**Exercise aim:** Starting at the line that contains "white brick H5:K5", please transcribe every line through the end of the entries, exactly and with no pictures.

### Material for the task

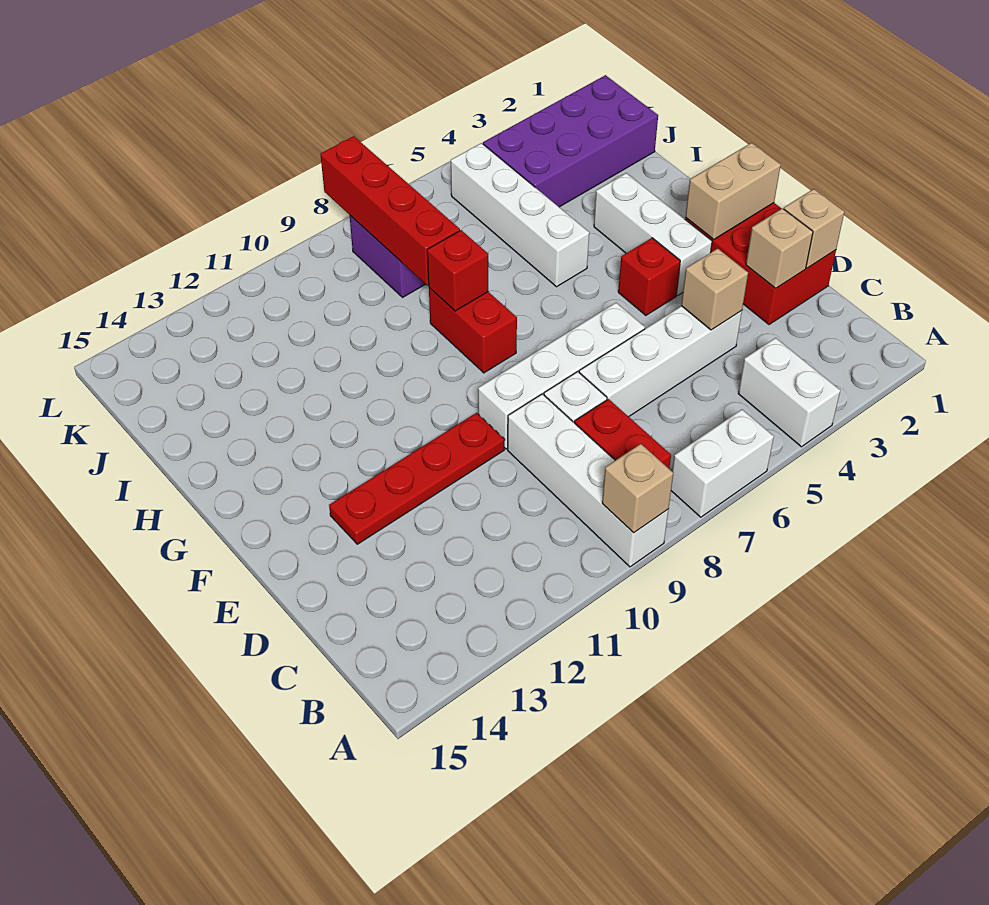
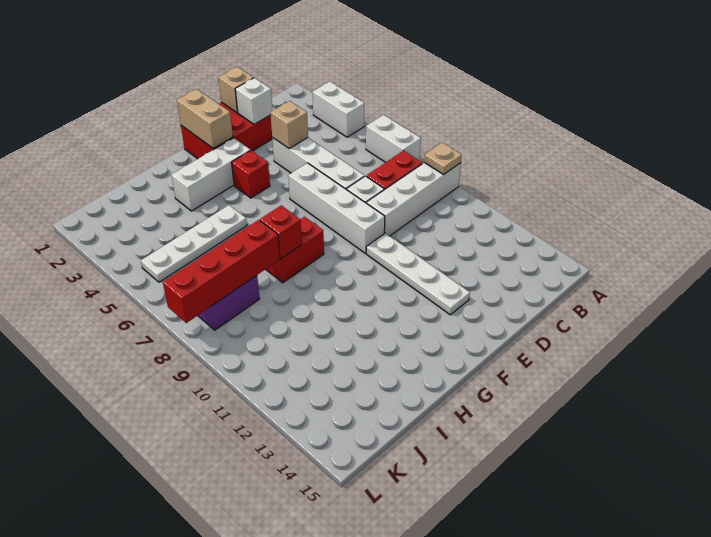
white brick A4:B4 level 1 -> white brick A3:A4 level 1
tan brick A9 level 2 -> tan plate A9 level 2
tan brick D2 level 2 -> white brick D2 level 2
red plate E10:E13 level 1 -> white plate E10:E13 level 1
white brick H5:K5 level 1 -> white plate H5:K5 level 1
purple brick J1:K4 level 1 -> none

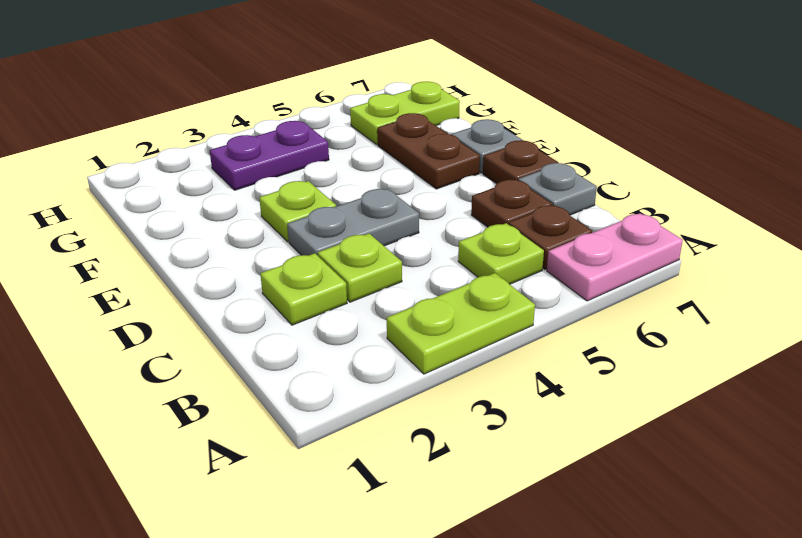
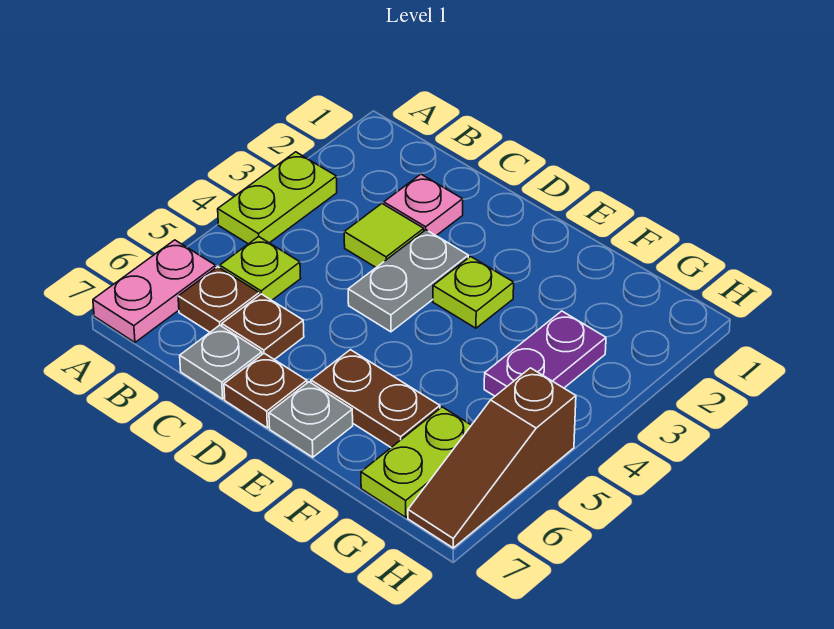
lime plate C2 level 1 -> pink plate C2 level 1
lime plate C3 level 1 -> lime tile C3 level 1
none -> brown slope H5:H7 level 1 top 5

######

**Exercise solution:**
white brick H5:K5 level 1 -> white plate H5:K5 level 1
purple brick J1:K4 level 1 -> none

lime plate C2 level 1 -> pink plate C2 level 1
lime plate C3 level 1 -> lime tile C3 level 1
none -> brown slope H5:H7 level 1 top 5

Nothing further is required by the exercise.